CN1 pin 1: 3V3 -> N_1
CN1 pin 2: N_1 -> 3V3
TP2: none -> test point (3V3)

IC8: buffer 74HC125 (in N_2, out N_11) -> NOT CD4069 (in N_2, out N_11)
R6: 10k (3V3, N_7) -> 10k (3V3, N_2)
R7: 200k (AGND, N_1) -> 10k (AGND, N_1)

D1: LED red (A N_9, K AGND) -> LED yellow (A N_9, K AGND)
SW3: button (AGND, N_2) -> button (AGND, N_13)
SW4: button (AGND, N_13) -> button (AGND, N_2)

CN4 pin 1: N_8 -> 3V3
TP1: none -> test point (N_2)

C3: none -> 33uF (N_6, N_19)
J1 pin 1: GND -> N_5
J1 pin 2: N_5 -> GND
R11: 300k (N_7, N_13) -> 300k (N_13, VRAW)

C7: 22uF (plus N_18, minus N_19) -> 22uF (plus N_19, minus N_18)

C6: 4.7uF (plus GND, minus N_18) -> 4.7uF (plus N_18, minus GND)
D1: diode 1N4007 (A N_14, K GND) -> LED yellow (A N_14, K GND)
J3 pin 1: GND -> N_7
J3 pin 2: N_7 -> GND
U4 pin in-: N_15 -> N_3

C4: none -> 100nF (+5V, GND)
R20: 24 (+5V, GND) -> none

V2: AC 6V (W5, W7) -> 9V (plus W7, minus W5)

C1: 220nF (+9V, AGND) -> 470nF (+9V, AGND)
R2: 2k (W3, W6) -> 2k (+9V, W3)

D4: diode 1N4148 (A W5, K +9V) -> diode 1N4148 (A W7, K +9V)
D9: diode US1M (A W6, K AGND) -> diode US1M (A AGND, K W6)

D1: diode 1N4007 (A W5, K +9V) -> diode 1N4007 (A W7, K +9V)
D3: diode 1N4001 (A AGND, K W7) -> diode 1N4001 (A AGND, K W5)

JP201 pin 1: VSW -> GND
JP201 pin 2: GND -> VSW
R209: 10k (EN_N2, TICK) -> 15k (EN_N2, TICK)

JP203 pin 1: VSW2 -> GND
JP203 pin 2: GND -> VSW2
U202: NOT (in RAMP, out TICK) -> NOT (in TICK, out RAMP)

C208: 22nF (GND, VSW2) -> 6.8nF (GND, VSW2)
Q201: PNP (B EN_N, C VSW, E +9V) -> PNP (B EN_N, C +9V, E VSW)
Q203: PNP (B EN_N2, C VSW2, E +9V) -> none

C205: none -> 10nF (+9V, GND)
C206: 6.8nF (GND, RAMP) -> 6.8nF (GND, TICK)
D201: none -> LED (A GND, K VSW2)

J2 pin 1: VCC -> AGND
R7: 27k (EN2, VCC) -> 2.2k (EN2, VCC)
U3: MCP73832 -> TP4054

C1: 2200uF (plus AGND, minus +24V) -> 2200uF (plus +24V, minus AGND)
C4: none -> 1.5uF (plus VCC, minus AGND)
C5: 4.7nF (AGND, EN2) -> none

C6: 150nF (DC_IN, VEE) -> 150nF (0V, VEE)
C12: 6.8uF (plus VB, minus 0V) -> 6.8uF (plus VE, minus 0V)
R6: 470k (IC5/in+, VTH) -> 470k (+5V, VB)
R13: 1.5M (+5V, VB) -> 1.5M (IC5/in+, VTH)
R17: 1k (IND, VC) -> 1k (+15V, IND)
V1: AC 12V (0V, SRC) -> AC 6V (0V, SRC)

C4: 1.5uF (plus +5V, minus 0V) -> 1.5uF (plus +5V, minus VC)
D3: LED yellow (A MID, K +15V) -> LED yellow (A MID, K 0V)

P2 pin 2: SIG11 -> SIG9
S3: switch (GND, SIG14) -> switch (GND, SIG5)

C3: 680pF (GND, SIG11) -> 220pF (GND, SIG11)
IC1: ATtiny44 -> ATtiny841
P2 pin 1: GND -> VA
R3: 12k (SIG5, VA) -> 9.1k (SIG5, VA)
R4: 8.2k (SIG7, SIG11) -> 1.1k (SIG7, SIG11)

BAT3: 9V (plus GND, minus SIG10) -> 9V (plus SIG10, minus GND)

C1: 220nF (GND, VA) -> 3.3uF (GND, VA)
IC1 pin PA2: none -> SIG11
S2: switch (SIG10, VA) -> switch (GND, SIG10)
§ §
> [Exercise prompt]
Above are the records. Copy the lines beginning at the one that has "J2 pin 1: VCC -> AGND" and ending with the one that has "C4: 1.5uF (plus", unchanged.

> [Result of the exercise]
J2 pin 1: VCC -> AGND
R7: 27k (EN2, VCC) -> 2.2k (EN2, VCC)
U3: MCP73832 -> TP4054

C1: 2200uF (plus AGND, minus +24V) -> 2200uF (plus +24V, minus AGND)
C4: none -> 1.5uF (plus VCC, minus AGND)
C5: 4.7nF (AGND, EN2) -> none

C6: 150nF (DC_IN, VEE) -> 150nF (0V, VEE)
C12: 6.8uF (plus VB, minus 0V) -> 6.8uF (plus VE, minus 0V)
R6: 470k (IC5/in+, VTH) -> 470k (+5V, VB)
R13: 1.5M (+5V, VB) -> 1.5M (IC5/in+, VTH)
R17: 1k (IND, VC) -> 1k (+15V, IND)
V1: AC 12V (0V, SRC) -> AC 6V (0V, SRC)

C4: 1.5uF (plus +5V, minus 0V) -> 1.5uF (plus +5V, minus VC)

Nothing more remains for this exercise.